--- GIVEN DATA ---

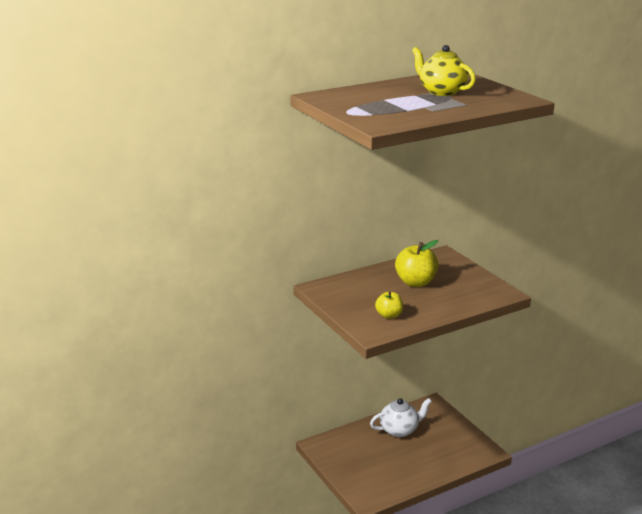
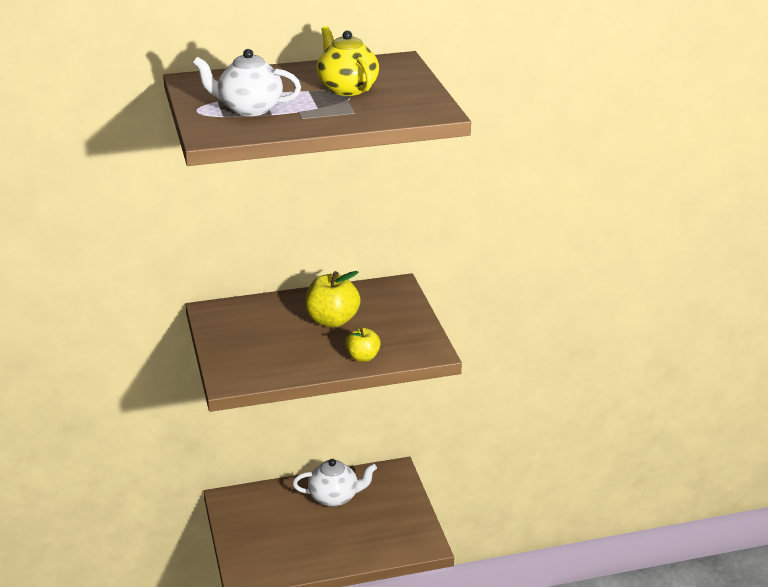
camera: 15 degrees right, 5 degrees up
(386, 108) = (249, 109): none -> white teapot
(389, 315) = (266, 360): yellow apple -> yellow apple (363, 357)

--- DIRECTIONS ---
Every line of the listing should be copied precisely, with images omitted.

--- YOUR SOLUTION ---
camera: 15 degrees right, 5 degrees up
(386, 108) = (249, 109): none -> white teapot
(389, 315) = (266, 360): yellow apple -> yellow apple (363, 357)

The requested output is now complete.